**Work instruction**
Your task is to output all the records below, word for word.

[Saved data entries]
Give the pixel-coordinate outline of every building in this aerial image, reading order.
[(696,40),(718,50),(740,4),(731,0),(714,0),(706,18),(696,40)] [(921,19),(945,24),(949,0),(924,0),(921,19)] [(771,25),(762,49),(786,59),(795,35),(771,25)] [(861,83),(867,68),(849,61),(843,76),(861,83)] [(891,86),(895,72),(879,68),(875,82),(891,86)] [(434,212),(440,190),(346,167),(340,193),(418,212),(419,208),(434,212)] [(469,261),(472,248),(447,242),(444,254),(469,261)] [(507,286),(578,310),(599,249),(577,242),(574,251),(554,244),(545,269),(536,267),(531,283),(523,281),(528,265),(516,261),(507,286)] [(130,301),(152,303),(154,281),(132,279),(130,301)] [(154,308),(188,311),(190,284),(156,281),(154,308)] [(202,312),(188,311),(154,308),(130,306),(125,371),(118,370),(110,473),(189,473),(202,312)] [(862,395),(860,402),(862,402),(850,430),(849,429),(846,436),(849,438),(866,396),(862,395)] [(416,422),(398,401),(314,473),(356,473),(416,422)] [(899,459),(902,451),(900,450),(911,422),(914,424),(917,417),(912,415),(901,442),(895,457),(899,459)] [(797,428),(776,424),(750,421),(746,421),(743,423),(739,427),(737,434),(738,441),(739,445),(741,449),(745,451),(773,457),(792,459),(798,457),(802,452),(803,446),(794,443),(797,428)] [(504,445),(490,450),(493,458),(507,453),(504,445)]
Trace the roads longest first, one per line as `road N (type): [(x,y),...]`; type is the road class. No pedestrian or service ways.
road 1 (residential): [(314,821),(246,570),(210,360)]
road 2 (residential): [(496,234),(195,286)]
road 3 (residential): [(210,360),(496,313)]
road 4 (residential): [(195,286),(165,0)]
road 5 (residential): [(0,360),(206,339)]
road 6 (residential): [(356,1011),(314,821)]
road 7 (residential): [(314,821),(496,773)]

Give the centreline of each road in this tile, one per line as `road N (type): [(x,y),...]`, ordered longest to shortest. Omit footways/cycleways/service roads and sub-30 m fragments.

**Result below**
Give the pixel-coordinate outline of every building in this aerial image, reading order.
[(696,40),(718,50),(740,4),(731,0),(714,0),(706,18),(696,40)] [(921,19),(945,24),(949,0),(924,0),(921,19)] [(771,25),(762,49),(786,59),(795,35),(771,25)] [(861,83),(867,68),(849,61),(843,76),(861,83)] [(891,86),(895,72),(879,68),(875,82),(891,86)] [(434,212),(440,190),(346,167),(340,193),(418,212),(419,208),(434,212)] [(469,261),(472,248),(447,242),(444,254),(469,261)] [(507,286),(578,310),(599,249),(577,242),(574,251),(554,244),(545,269),(536,267),(531,283),(523,281),(528,265),(516,261),(507,286)] [(130,301),(152,303),(154,281),(132,279),(130,301)] [(154,308),(188,311),(190,284),(156,281),(154,308)] [(202,312),(188,311),(154,308),(130,306),(125,371),(118,370),(110,473),(189,473),(202,312)] [(862,395),(860,402),(862,402),(850,430),(849,429),(846,436),(849,438),(866,396),(862,395)] [(416,422),(398,401),(314,473),(356,473),(416,422)] [(899,459),(902,451),(900,450),(911,422),(914,424),(917,417),(912,415),(901,442),(895,457),(899,459)] [(797,428),(776,424),(750,421),(746,421),(743,423),(739,427),(737,434),(738,441),(739,445),(741,449),(745,451),(773,457),(792,459),(798,457),(802,452),(803,446),(794,443),(797,428)] [(504,445),(490,450),(493,458),(507,453),(504,445)]
Trace the roads longest first, one per line as `road N (type): [(x,y),...]`; type is the road class. No pedestrian or service ways.
road 1 (residential): [(314,821),(246,570),(210,360)]
road 2 (residential): [(496,234),(195,286)]
road 3 (residential): [(210,360),(496,313)]
road 4 (residential): [(195,286),(165,0)]
road 5 (residential): [(0,360),(206,339)]
road 6 (residential): [(356,1011),(314,821)]
road 7 (residential): [(314,821),(496,773)]

Give the centreline of each road in this tile, one per line as `road N (type): [(x,y),...]`, ordered longest to shortest. Omit footways/cycleways/service roads and sub-30 m fragments.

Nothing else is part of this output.